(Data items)
=-=-=

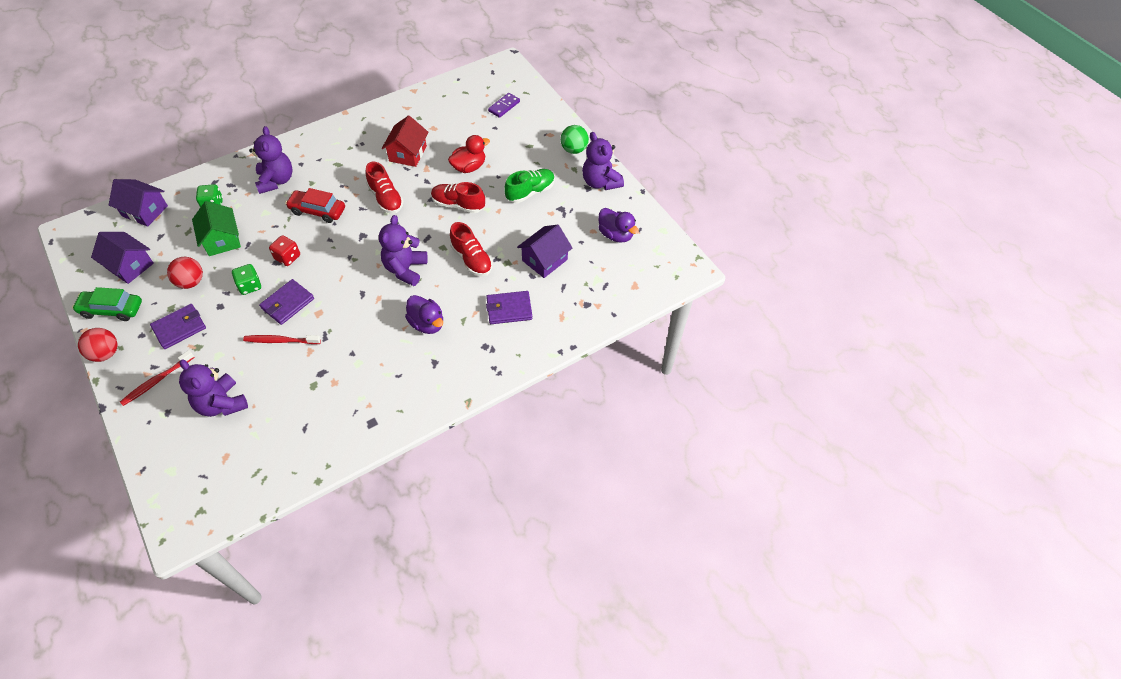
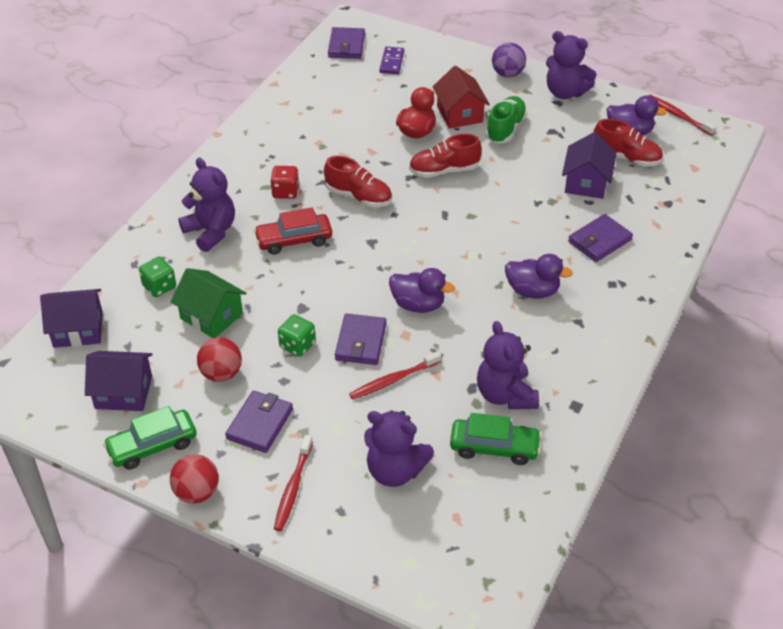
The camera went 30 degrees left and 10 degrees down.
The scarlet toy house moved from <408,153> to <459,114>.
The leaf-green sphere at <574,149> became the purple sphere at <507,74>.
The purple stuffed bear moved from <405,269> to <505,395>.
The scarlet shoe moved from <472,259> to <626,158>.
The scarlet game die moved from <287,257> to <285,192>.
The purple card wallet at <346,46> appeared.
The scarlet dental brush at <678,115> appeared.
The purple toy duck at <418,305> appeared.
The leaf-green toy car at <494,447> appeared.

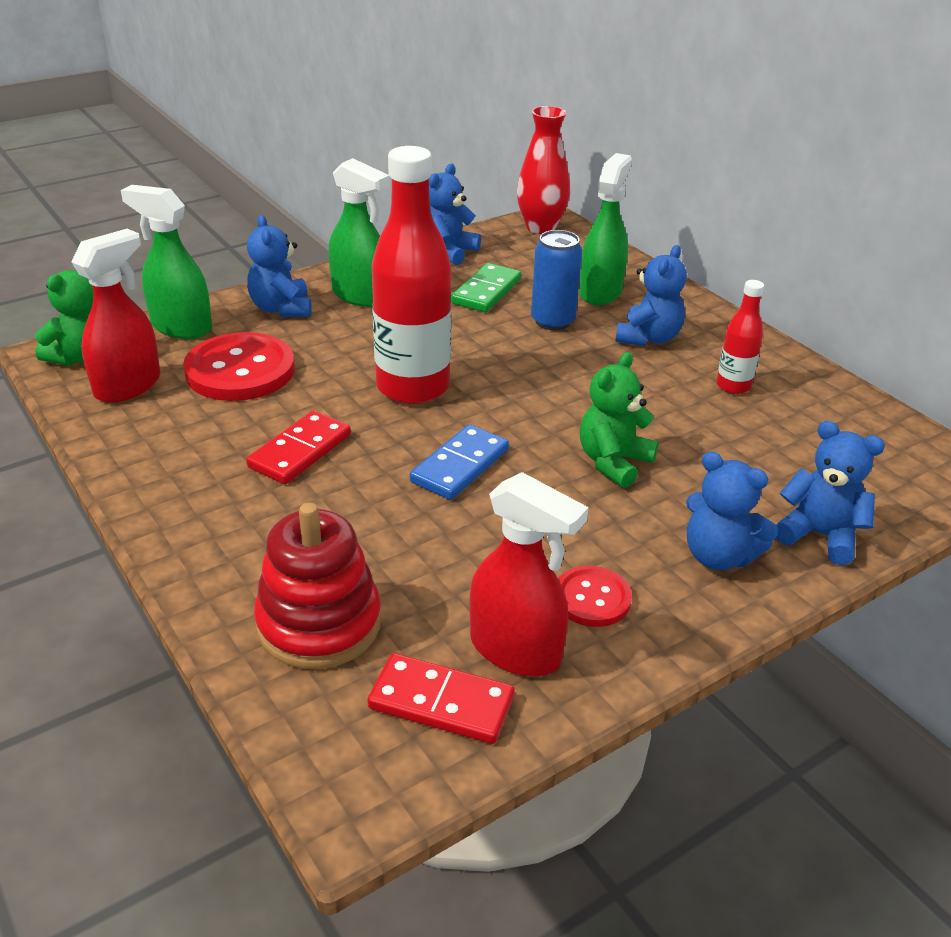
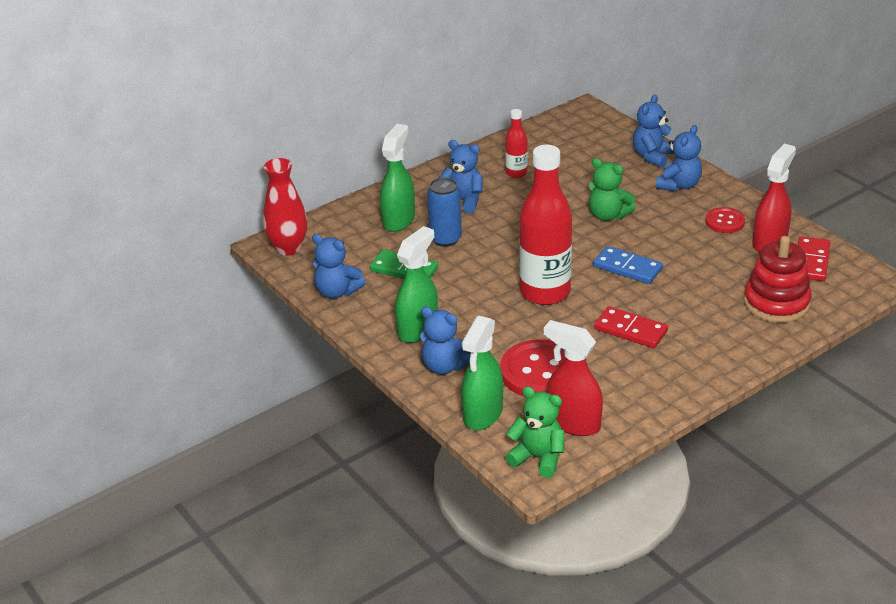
The camera went 90 degrees left and 0 degrees up.
The leaf-green sprayer at <600,292> turned 90 degrees clockwise.
The blue stuffed bear at <281,309> turned 45 degrees clockwise.

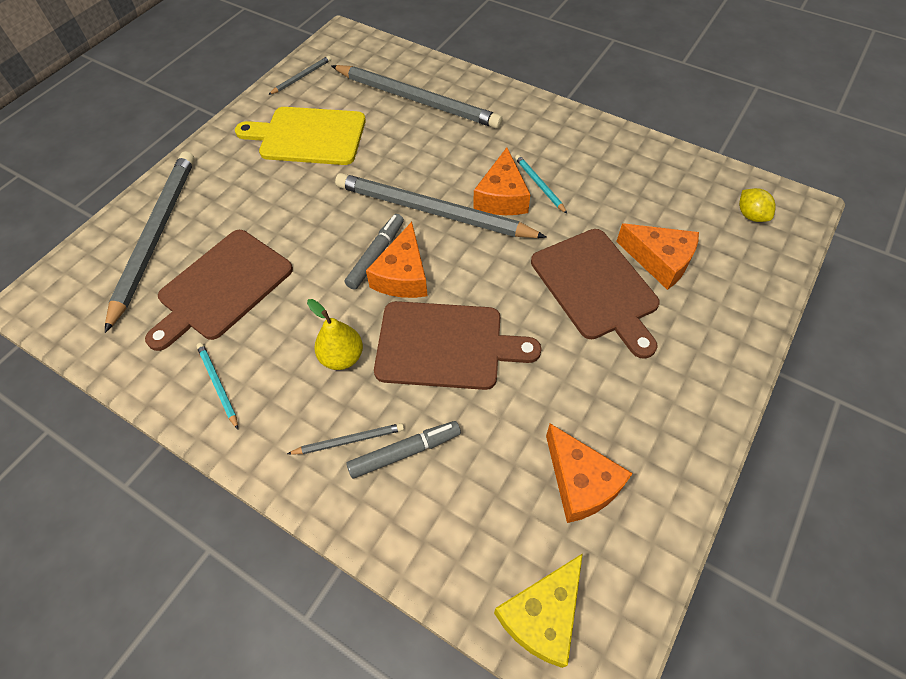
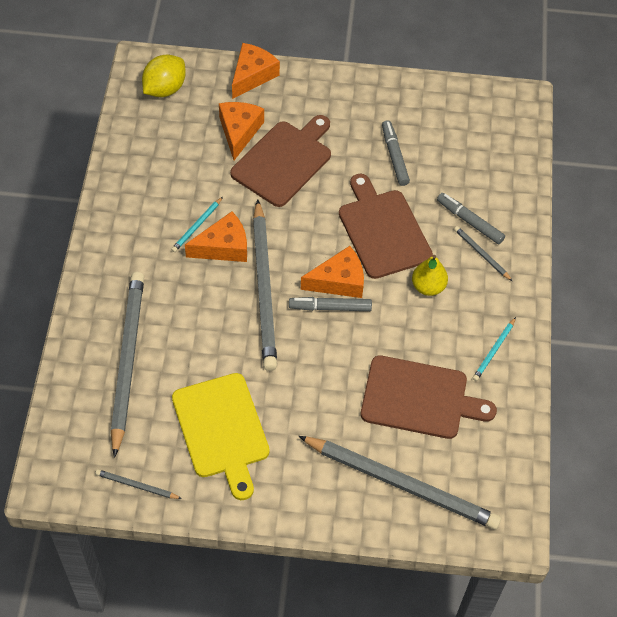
The camera went 120 degrees left and 0 degrees up.
The gray pencil at <155,236> turned 135 degrees counterclockwise.
The golden lemon at <751,215> changed to 1.64 times the size.
The orange cheese moved from <580,482> to <252,75>.
The golden cheese at <542,615> disappeared.
The gray felt pen at <394,156> appeared.

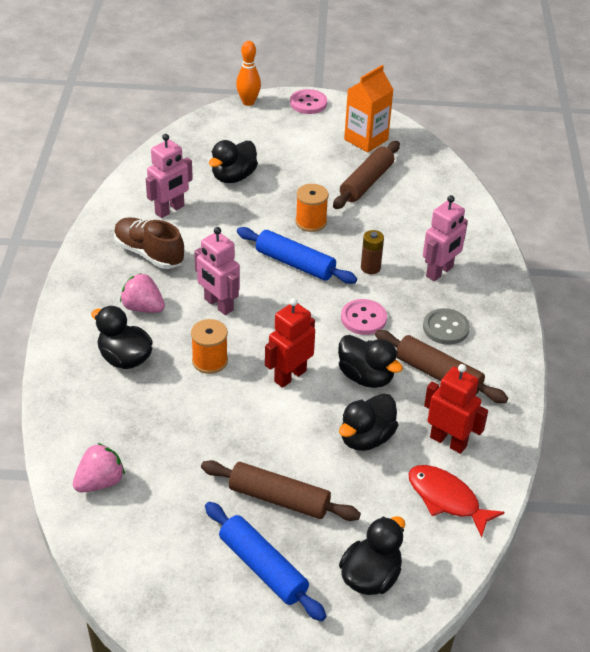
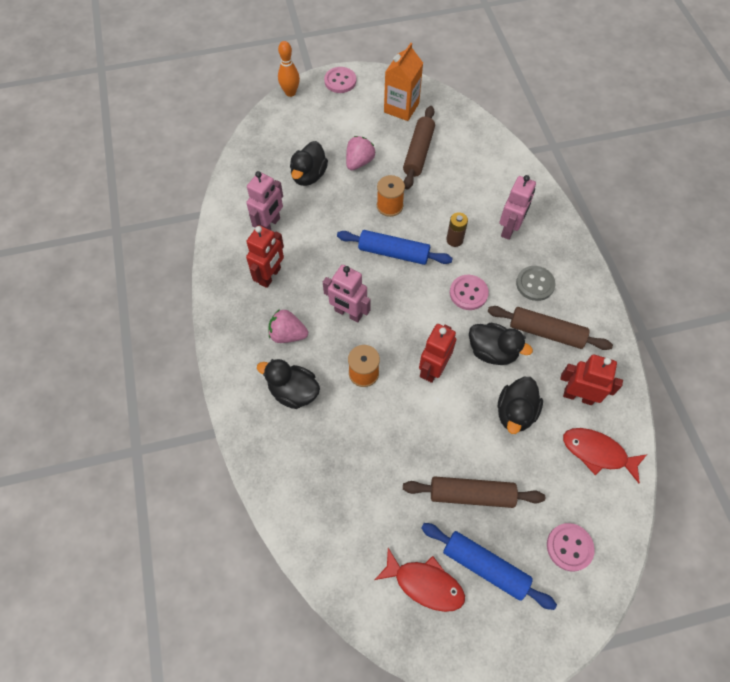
The camera went 15 degrees left and 20 degrees up.
The brown shoe at <149,253> was replaced by the scarlet toy robot at <270,276>.
The pink toy strawberry moved from <100,482> to <359,162>.
The black toy duck at <370,577> was replaced by the pink sewing button at <569,547>.
The scarlet fish figure at <425,583> appeared.

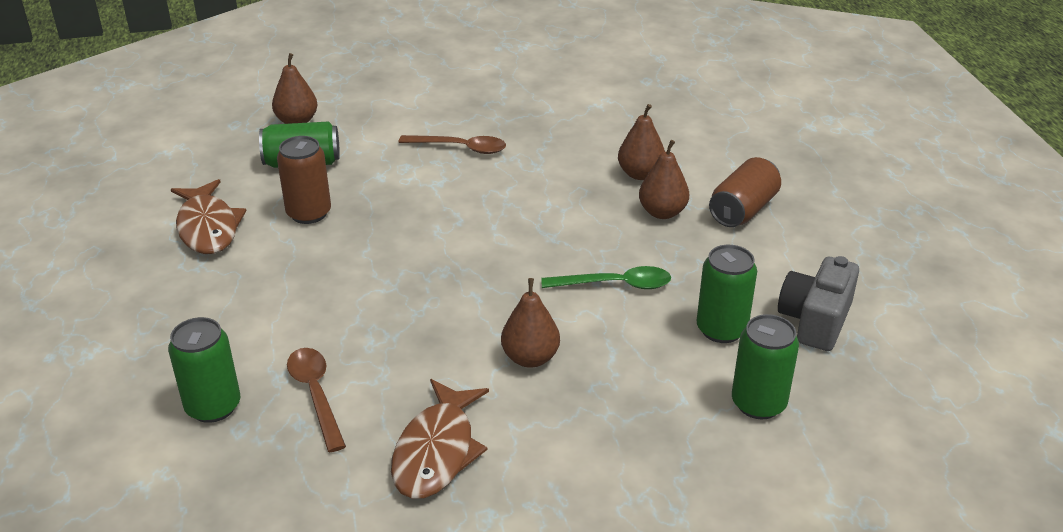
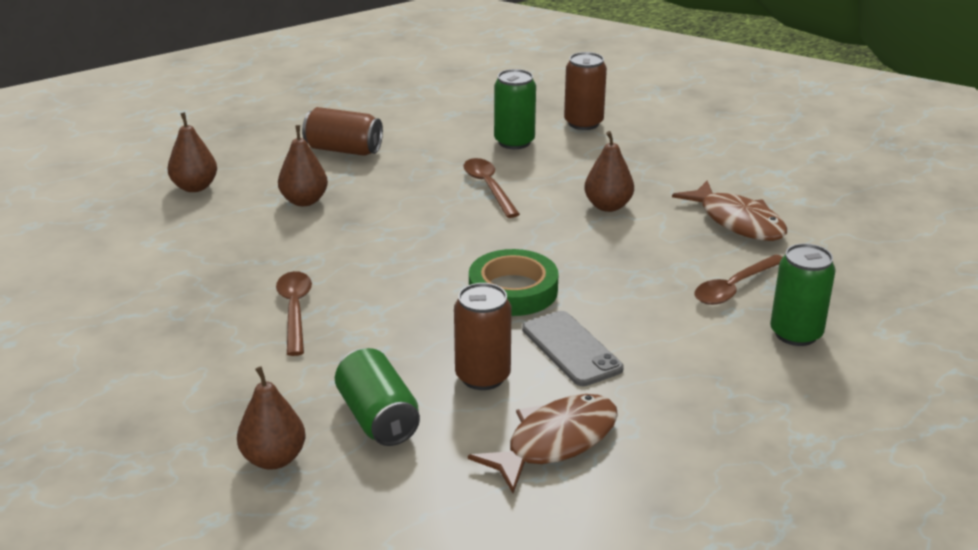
The camera went 110 degrees left and 5 degrees down.
The brown pear fruit moved from <662,212> to <195,187>.
The gray camera at <815,320> disappeared.
The leaf-green spoon at <615,285> became the brown spoon at <489,187>.
The leaf-green tin at <758,403> became the brown tin at <583,123>.
The brown fish figure at <437,451> turned 60 degrees clockwise.
The leaf-green sticky tape at <513,290> appeared.
The gray mobile phone at <571,349> appeared.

=-=-=

- **WHAT IS NEEDED**
Each line above should be returned exactly as written, apart from any pictures.

- **SOLUTION FOR THIS EXERCISE**
The camera went 30 degrees left and 10 degrees down.
The scarlet toy house moved from <408,153> to <459,114>.
The leaf-green sphere at <574,149> became the purple sphere at <507,74>.
The purple stuffed bear moved from <405,269> to <505,395>.
The scarlet shoe moved from <472,259> to <626,158>.
The scarlet game die moved from <287,257> to <285,192>.
The purple card wallet at <346,46> appeared.
The scarlet dental brush at <678,115> appeared.
The purple toy duck at <418,305> appeared.
The leaf-green toy car at <494,447> appeared.

The camera went 90 degrees left and 0 degrees up.
The leaf-green sprayer at <600,292> turned 90 degrees clockwise.
The blue stuffed bear at <281,309> turned 45 degrees clockwise.

The camera went 120 degrees left and 0 degrees up.
The gray pencil at <155,236> turned 135 degrees counterclockwise.
The golden lemon at <751,215> changed to 1.64 times the size.
The orange cheese moved from <580,482> to <252,75>.
The golden cheese at <542,615> disappeared.
The gray felt pen at <394,156> appeared.

The camera went 15 degrees left and 20 degrees up.
The brown shoe at <149,253> was replaced by the scarlet toy robot at <270,276>.
The pink toy strawberry moved from <100,482> to <359,162>.
The black toy duck at <370,577> was replaced by the pink sewing button at <569,547>.
The scarlet fish figure at <425,583> appeared.

The camera went 110 degrees left and 5 degrees down.
The brown pear fruit moved from <662,212> to <195,187>.
The gray camera at <815,320> disappeared.
The leaf-green spoon at <615,285> became the brown spoon at <489,187>.
The leaf-green tin at <758,403> became the brown tin at <583,123>.
The brown fish figure at <437,451> turned 60 degrees clockwise.
The leaf-green sticky tape at <513,290> appeared.
The gray mobile phone at <571,349> appeared.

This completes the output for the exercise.